> **Recorded information**:
-*-*-
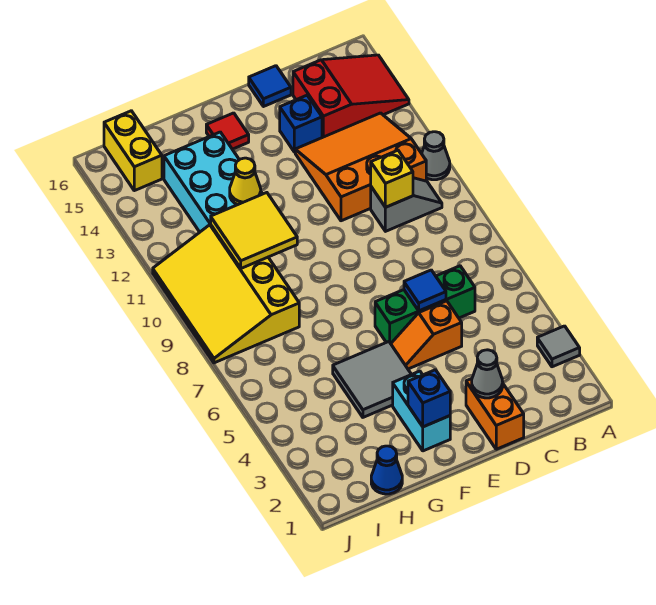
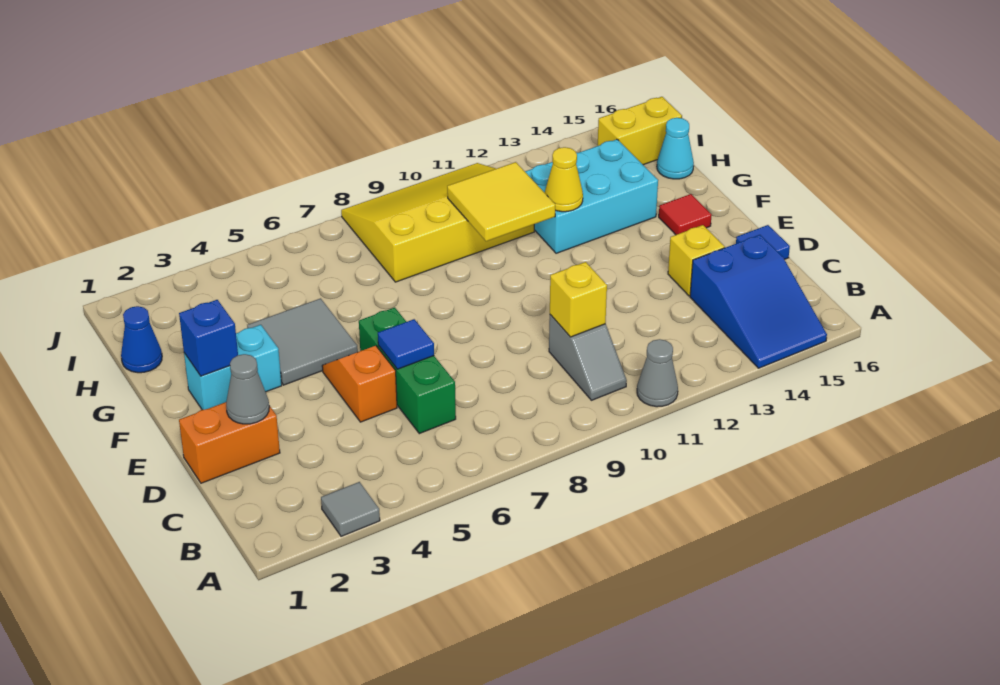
red slope A14:C15 level 1 top C -> blue slope A14:C15 level 1 top C
orange slope B11:D13 level 1 top 11 -> none
blue brick D14 level 1 -> yellow brick D14 level 1
none -> cyan cone H16 level 1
-*-*-
> **Required work**:
Transcribe exactly, and only, the lines from the one holding "orange slope B11:D13 level 1 top 11 -> none" through the final line of the listing.

> **Completed exercise**:
orange slope B11:D13 level 1 top 11 -> none
blue brick D14 level 1 -> yellow brick D14 level 1
none -> cyan cone H16 level 1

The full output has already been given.